— Records excerpted from a collection —
• • •

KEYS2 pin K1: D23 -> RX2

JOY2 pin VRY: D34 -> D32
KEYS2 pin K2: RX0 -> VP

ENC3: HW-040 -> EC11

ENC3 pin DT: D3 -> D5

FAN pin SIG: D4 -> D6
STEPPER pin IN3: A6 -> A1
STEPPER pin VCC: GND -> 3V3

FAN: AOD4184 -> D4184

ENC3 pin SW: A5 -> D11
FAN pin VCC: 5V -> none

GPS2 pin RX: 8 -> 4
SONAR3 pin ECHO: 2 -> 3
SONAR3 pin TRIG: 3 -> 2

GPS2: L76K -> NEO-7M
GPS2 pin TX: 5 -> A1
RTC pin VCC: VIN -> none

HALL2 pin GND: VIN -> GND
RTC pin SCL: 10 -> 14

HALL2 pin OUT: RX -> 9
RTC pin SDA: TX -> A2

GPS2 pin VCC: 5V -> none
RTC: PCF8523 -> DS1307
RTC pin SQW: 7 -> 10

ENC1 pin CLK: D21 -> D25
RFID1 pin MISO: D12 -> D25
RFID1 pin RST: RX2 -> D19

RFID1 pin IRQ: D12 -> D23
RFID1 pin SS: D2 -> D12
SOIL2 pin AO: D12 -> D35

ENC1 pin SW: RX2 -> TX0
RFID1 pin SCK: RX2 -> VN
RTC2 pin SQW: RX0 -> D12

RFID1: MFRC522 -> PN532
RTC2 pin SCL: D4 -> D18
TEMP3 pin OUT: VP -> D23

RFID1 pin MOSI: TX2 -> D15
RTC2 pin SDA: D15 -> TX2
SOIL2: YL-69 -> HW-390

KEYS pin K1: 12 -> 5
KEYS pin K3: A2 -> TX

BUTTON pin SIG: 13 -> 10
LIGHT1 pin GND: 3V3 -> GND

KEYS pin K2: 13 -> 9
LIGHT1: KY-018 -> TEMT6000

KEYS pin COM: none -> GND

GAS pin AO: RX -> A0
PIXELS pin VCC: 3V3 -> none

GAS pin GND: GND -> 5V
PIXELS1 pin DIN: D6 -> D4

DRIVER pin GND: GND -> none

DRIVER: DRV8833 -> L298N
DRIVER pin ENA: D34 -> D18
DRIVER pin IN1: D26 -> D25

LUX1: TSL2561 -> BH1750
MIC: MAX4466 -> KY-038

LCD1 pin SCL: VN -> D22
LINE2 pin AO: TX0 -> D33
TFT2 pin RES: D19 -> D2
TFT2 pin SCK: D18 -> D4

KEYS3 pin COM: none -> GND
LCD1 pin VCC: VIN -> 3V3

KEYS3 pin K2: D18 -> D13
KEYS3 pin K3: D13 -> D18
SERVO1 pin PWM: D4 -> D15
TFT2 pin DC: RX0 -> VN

• • •

— YOUR TASK —
Give back exactly the lines from the one containing "HALL2 pin OUT: RX -> 9" through the last line of the records.

— EXERCISE SOLUTION —
HALL2 pin OUT: RX -> 9
RTC pin SDA: TX -> A2

GPS2 pin VCC: 5V -> none
RTC: PCF8523 -> DS1307
RTC pin SQW: 7 -> 10

ENC1 pin CLK: D21 -> D25
RFID1 pin MISO: D12 -> D25
RFID1 pin RST: RX2 -> D19

RFID1 pin IRQ: D12 -> D23
RFID1 pin SS: D2 -> D12
SOIL2 pin AO: D12 -> D35

ENC1 pin SW: RX2 -> TX0
RFID1 pin SCK: RX2 -> VN
RTC2 pin SQW: RX0 -> D12

RFID1: MFRC522 -> PN532
RTC2 pin SCL: D4 -> D18
TEMP3 pin OUT: VP -> D23

RFID1 pin MOSI: TX2 -> D15
RTC2 pin SDA: D15 -> TX2
SOIL2: YL-69 -> HW-390

KEYS pin K1: 12 -> 5
KEYS pin K3: A2 -> TX

BUTTON pin SIG: 13 -> 10
LIGHT1 pin GND: 3V3 -> GND

KEYS pin K2: 13 -> 9
LIGHT1: KY-018 -> TEMT6000

KEYS pin COM: none -> GND

GAS pin AO: RX -> A0
PIXELS pin VCC: 3V3 -> none

GAS pin GND: GND -> 5V
PIXELS1 pin DIN: D6 -> D4

DRIVER pin GND: GND -> none

DRIVER: DRV8833 -> L298N
DRIVER pin ENA: D34 -> D18
DRIVER pin IN1: D26 -> D25

LUX1: TSL2561 -> BH1750
MIC: MAX4466 -> KY-038

LCD1 pin SCL: VN -> D22
LINE2 pin AO: TX0 -> D33
TFT2 pin RES: D19 -> D2
TFT2 pin SCK: D18 -> D4

KEYS3 pin COM: none -> GND
LCD1 pin VCC: VIN -> 3V3

KEYS3 pin K2: D18 -> D13
KEYS3 pin K3: D13 -> D18
SERVO1 pin PWM: D4 -> D15
TFT2 pin DC: RX0 -> VN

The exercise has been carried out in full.